§ TASK BRIEF:
Your answer should consist of every line from the records that holds the string "camera".

§ ENTRIES PROVIDED:
-- Opening Marker --
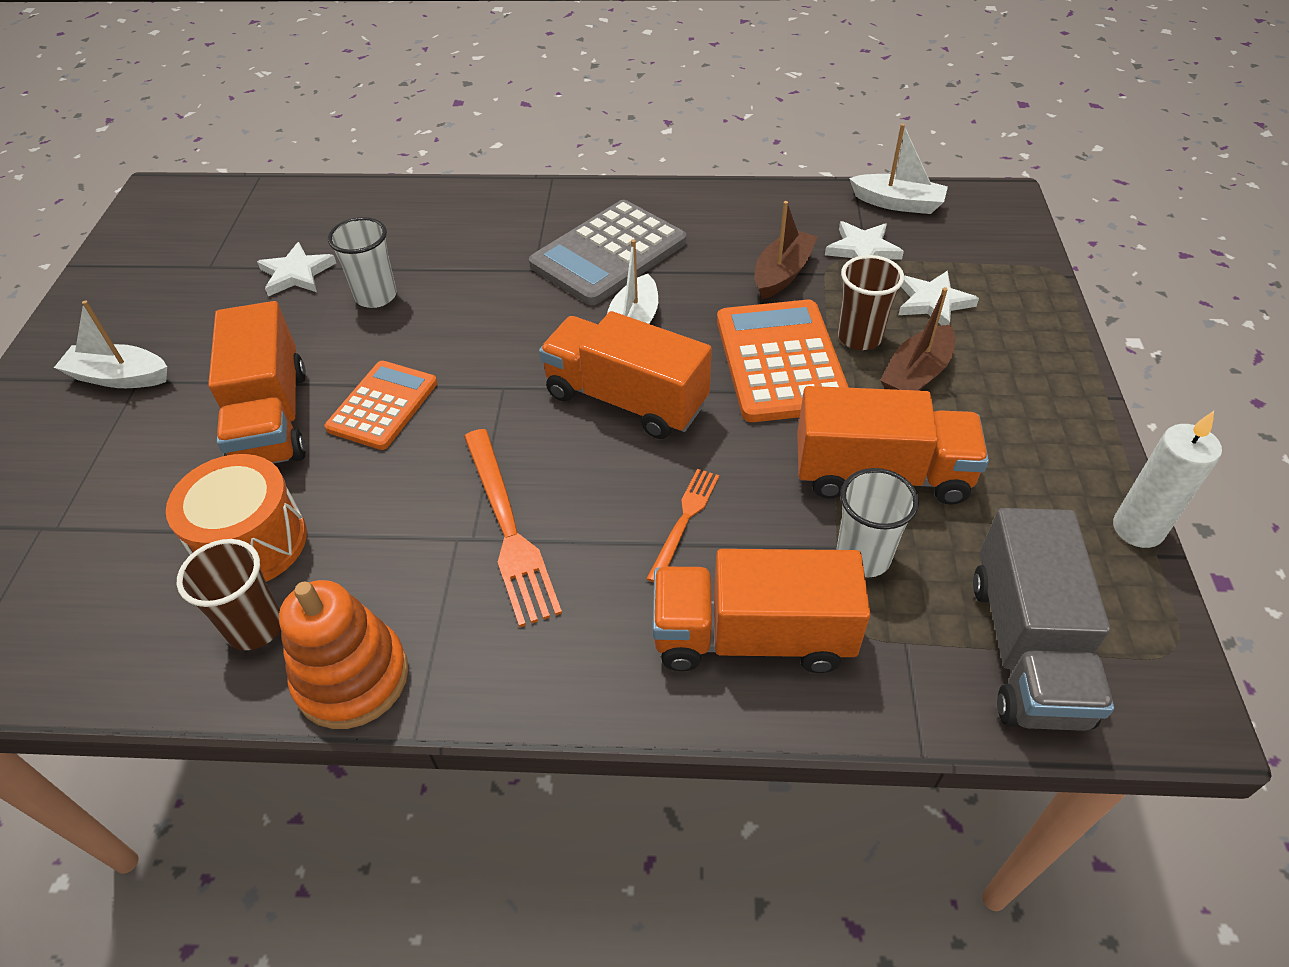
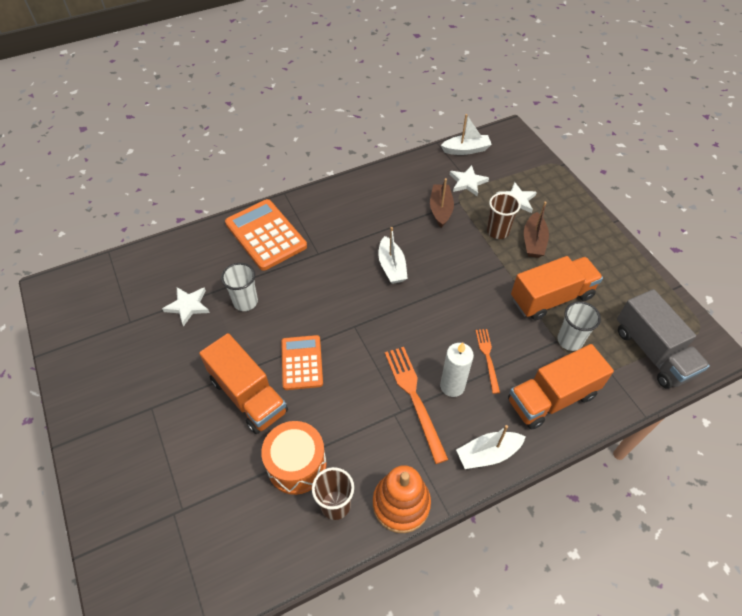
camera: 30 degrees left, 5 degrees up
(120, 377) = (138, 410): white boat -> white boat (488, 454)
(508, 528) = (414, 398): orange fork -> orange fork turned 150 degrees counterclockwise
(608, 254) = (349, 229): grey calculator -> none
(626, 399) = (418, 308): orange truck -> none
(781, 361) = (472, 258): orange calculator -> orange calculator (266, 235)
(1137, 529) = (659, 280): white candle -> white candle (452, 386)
-- Closing Marker --
-- Opening Marker --
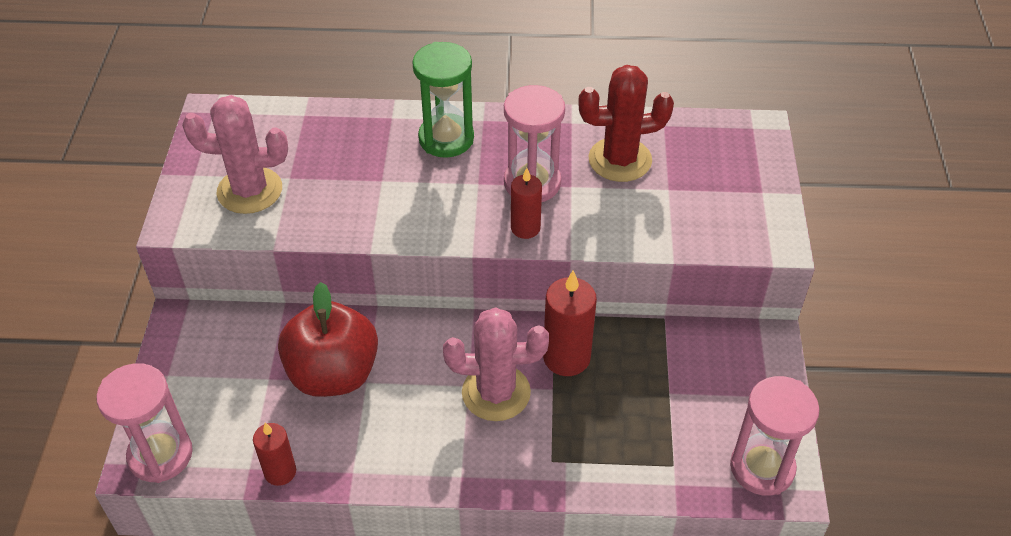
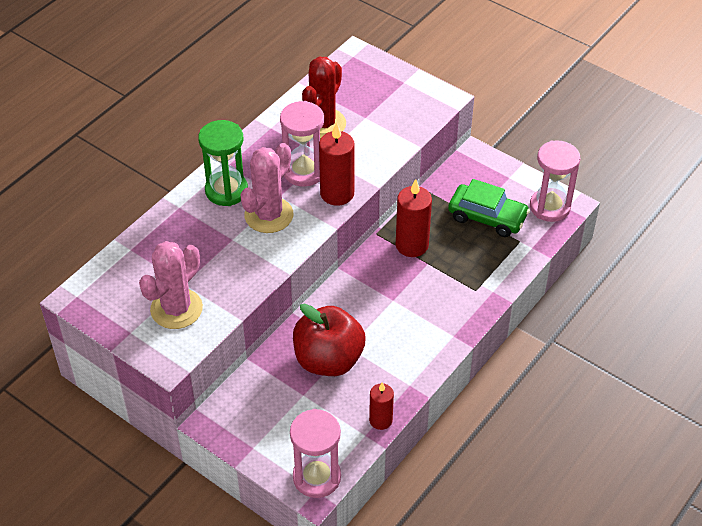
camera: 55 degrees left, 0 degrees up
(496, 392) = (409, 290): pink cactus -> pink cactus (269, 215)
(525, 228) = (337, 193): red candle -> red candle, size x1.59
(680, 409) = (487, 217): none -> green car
-- Closing Marker --
-- Opening Marker --
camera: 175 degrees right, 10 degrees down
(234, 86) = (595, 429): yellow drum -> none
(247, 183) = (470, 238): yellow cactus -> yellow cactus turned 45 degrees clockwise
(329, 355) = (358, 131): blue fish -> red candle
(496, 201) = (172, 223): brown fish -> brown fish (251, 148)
-- Closing Marker --
§ WRITTEN RESPONSE:
camera: 30 degrees left, 5 degrees up
camera: 55 degrees left, 0 degrees up
camera: 175 degrees right, 10 degrees down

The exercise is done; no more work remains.